** Opening DATASET block **

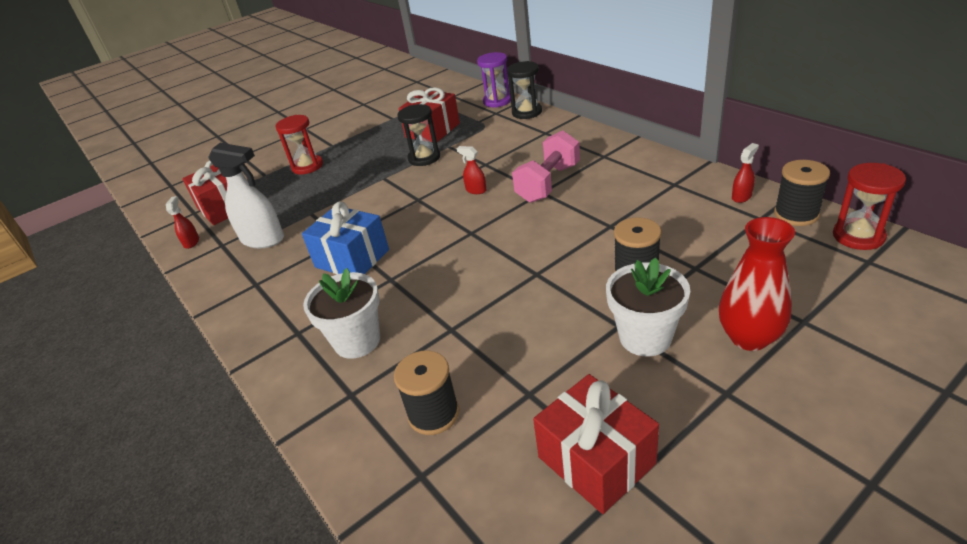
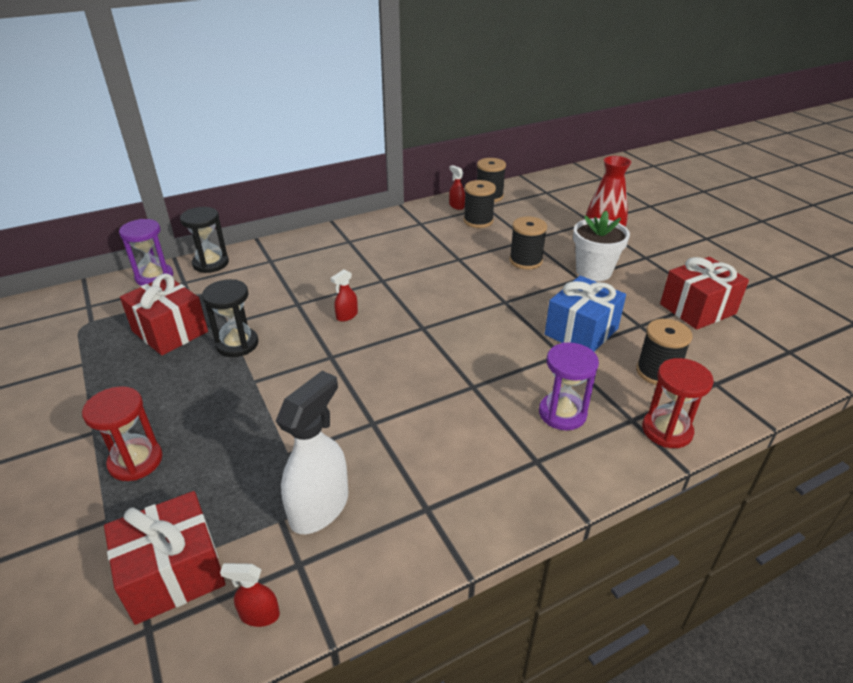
camera: 85 degrees left, 0 degrees up
(352, 258) = (420, 414): blue gift -> blue gift (581, 331)
(357, 341) = (562, 413): white flower pot -> purple hourglass
(548, 183) = (370, 274): pink dumbbell -> none
(714, 220) = (478, 221): none -> black spool
(858, 236) = (522, 187): red hourglass -> red hourglass (667, 430)

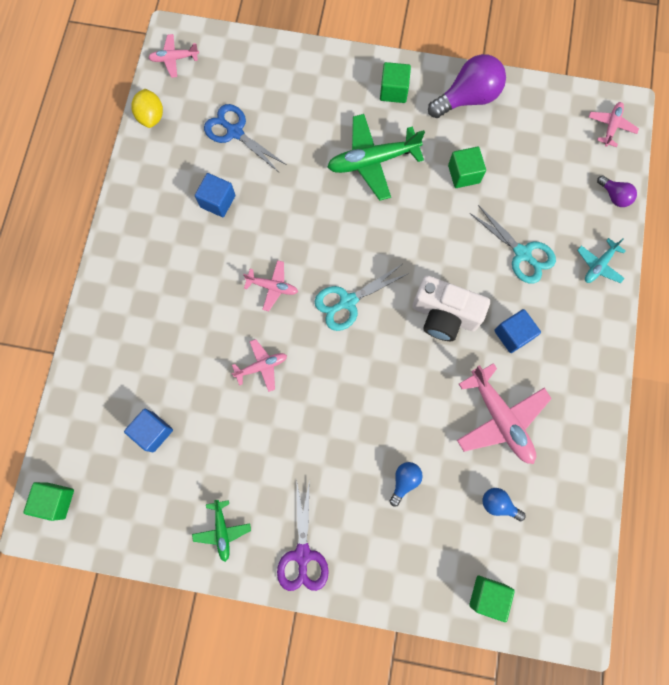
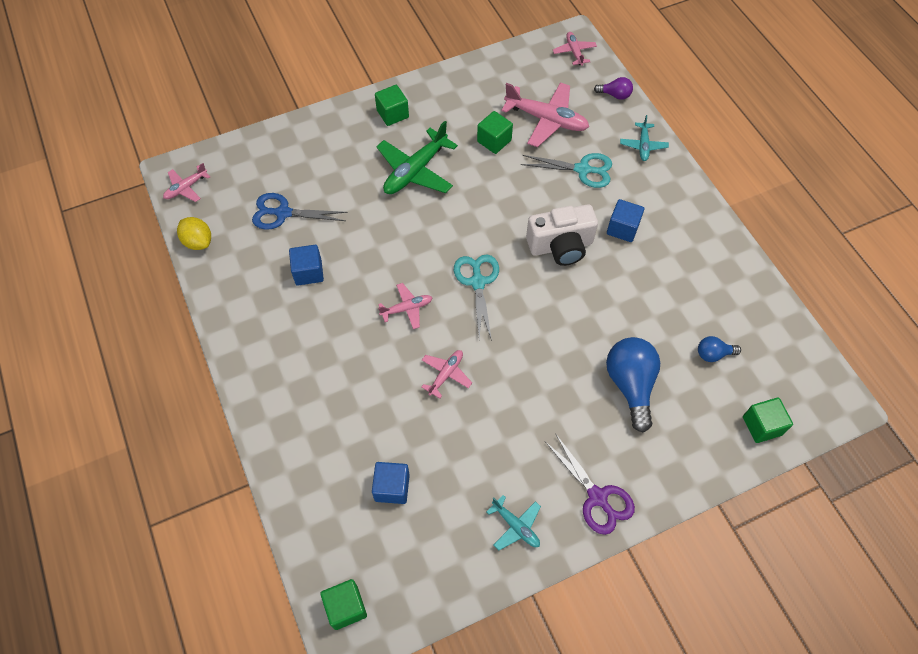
camera: 35 degrees left, 15 degrees down
(222, 531) = (516, 526): green plane -> turquoise plane
(348, 301) = (477, 282): turquoise scissors -> turquoise scissors turned 150 degrees clockwise
(404, 481) = (630, 385): blue light bulb -> blue light bulb, size x1.97
(467, 98) = (454, 89): purple light bulb -> none
(500, 418) = (663, 292): pink plane -> pink plane (546, 120)

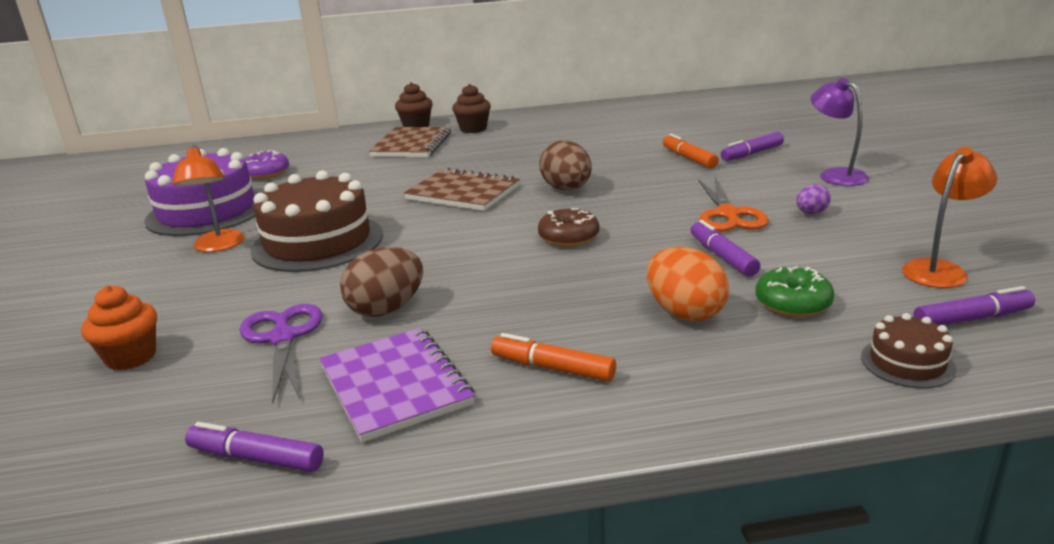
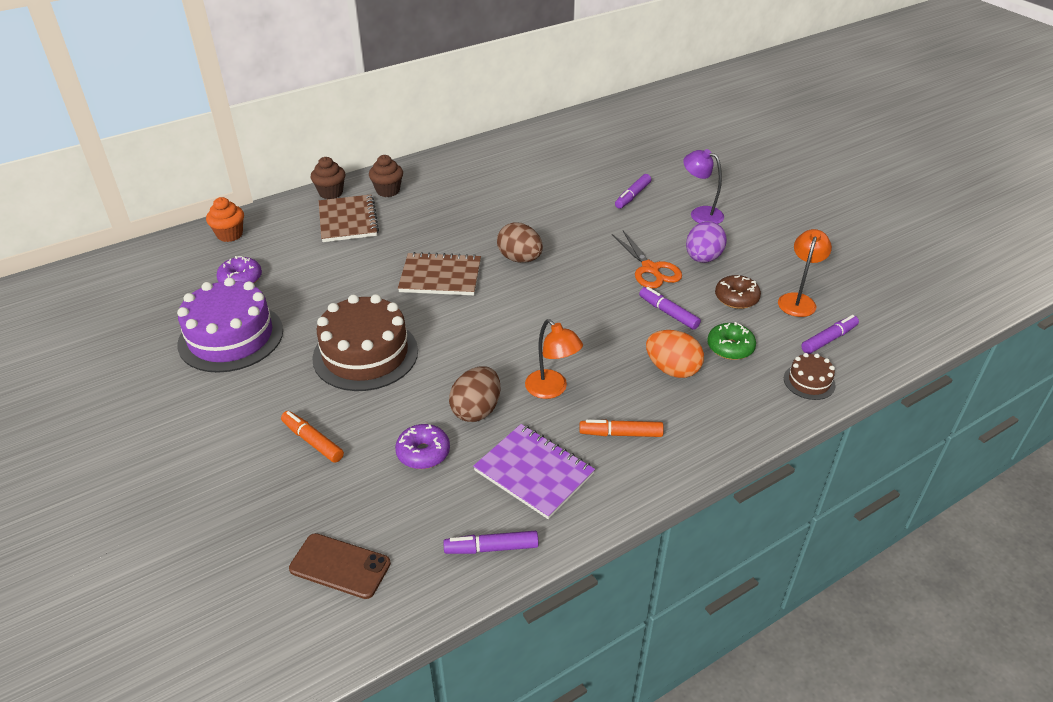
camera: 25 degrees left, 15 degrees up
(65, 430) = (340, 566): none -> brown phone
(131, 357) = (324, 497): orange cupcake -> orange cupcake (230, 235)
(218, 246) = (283, 375): orange lamp -> orange lamp (552, 389)
(283, 338) = (423, 453): purple scissors -> purple donut
(568, 237) = (555, 313): brown donut -> brown donut (736, 298)
(689, 158) = (590, 208): orange marker -> orange marker (313, 441)
(811, 213) = (703, 258): purple egg -> purple egg, size x1.86

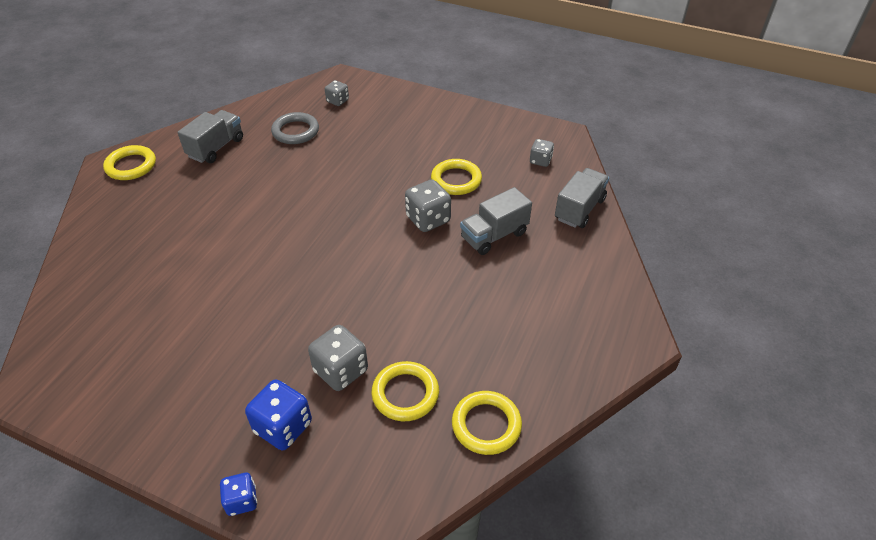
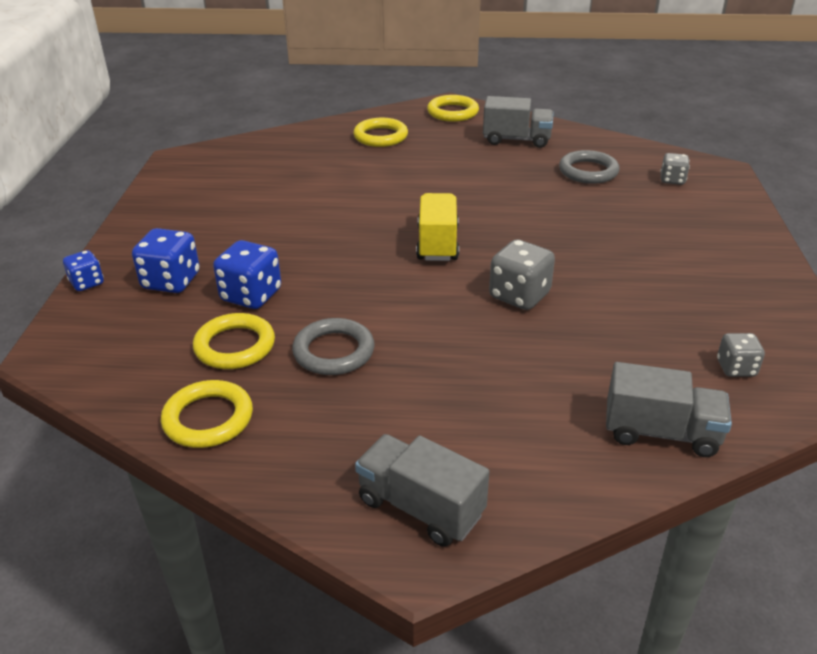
camera: 70 degrees right, 10 degrees down
(338, 239) = (437, 244): none -> yellow truck
(341, 371) = (251, 295): grey dice -> blue dice
(441, 333) = (334, 351): none -> grey ring
(456, 180) = (614, 300): yellow ring -> yellow ring (380, 136)
(494, 235) = (532, 357): grey truck -> grey truck (420, 507)

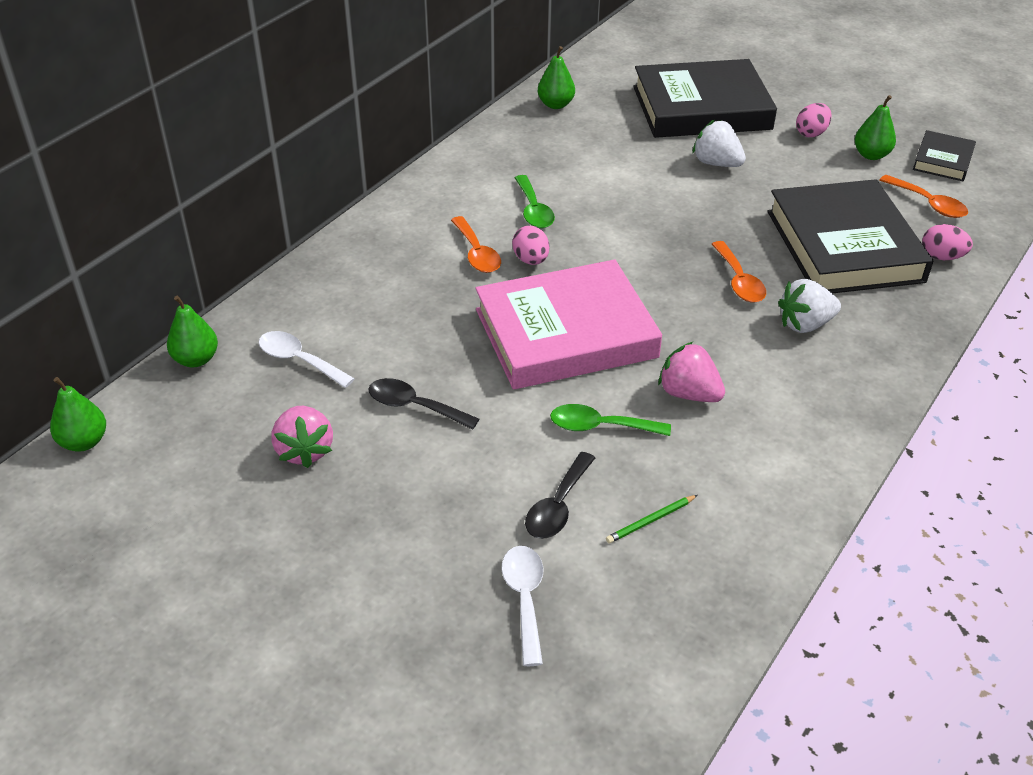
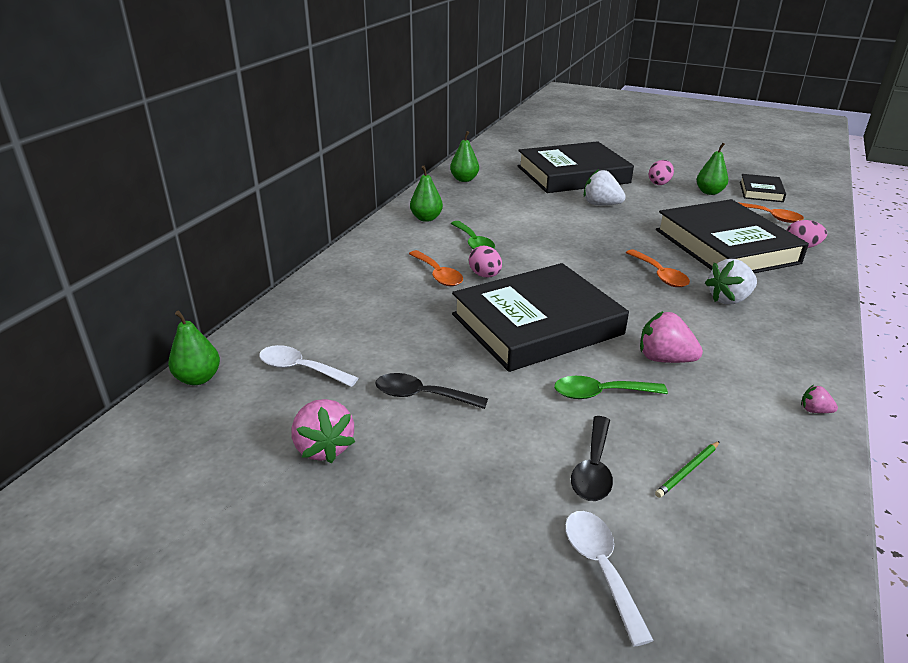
camera: 10 degrees left, 10 degrees down
(84, 442) = (84, 467): green pear -> green pear (426, 218)
(565, 333) = (536, 324): pink book -> black book
(820, 474) = (814, 410): none -> pink strawberry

** Closing DATASET block **

■ **TASK INSTRUCTIONS**
Where a picture appears in the records above, omit it, and transcribe exactly the stretch of lines from the one with "(714, 220) = (478, 221): none -> black spool" through the one with "(338, 239) = (437, 244): none -> yellow truck".

■ **YOUR SOLUTION**
(714, 220) = (478, 221): none -> black spool
(858, 236) = (522, 187): red hourglass -> red hourglass (667, 430)

camera: 35 degrees left, 15 degrees down
(222, 531) = (516, 526): green plane -> turquoise plane
(348, 301) = (477, 282): turquoise scissors -> turquoise scissors turned 150 degrees clockwise
(404, 481) = (630, 385): blue light bulb -> blue light bulb, size x1.97
(467, 98) = (454, 89): purple light bulb -> none
(500, 418) = (663, 292): pink plane -> pink plane (546, 120)

camera: 25 degrees left, 15 degrees up
(65, 430) = (340, 566): none -> brown phone
(131, 357) = (324, 497): orange cupcake -> orange cupcake (230, 235)
(218, 246) = (283, 375): orange lamp -> orange lamp (552, 389)
(283, 338) = (423, 453): purple scissors -> purple donut
(568, 237) = (555, 313): brown donut -> brown donut (736, 298)
(689, 158) = (590, 208): orange marker -> orange marker (313, 441)
(811, 213) = (703, 258): purple egg -> purple egg, size x1.86

camera: 70 degrees right, 10 degrees down
(338, 239) = (437, 244): none -> yellow truck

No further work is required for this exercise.